SUPPLIED MATERIAL:
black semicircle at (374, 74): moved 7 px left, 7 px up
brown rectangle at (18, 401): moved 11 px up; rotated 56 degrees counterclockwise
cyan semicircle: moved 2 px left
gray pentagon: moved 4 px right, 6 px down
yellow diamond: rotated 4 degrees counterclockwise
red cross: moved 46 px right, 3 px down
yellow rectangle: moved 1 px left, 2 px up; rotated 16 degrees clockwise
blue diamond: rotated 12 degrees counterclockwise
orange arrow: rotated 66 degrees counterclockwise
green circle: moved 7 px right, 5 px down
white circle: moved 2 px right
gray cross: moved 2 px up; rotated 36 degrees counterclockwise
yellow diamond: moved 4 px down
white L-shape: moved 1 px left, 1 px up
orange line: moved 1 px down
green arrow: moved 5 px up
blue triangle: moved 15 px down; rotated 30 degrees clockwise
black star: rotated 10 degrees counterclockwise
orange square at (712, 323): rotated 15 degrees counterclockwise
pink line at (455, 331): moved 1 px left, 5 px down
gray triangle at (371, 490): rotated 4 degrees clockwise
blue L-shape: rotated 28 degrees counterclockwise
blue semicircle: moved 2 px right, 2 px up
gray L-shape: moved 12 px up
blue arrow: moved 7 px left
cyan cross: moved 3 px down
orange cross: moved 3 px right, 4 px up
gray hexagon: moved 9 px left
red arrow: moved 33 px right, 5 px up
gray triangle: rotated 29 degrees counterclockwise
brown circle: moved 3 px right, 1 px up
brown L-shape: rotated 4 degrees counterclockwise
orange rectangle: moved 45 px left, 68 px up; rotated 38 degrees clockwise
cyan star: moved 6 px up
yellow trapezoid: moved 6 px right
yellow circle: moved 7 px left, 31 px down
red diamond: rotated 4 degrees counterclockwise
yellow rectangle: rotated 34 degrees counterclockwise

PROBLEM DETAILS: Within the material above, extract exactly the lines that start at the line containing "brown rectangle at" and stop after the line containing "orange arrow: rotated", and only those.

SOLUTION FOR THIS PROBLEM:
brown rectangle at (18, 401): moved 11 px up; rotated 56 degrees counterclockwise
cyan semicircle: moved 2 px left
gray pentagon: moved 4 px right, 6 px down
yellow diamond: rotated 4 degrees counterclockwise
red cross: moved 46 px right, 3 px down
yellow rectangle: moved 1 px left, 2 px up; rotated 16 degrees clockwise
blue diamond: rotated 12 degrees counterclockwise
orange arrow: rotated 66 degrees counterclockwise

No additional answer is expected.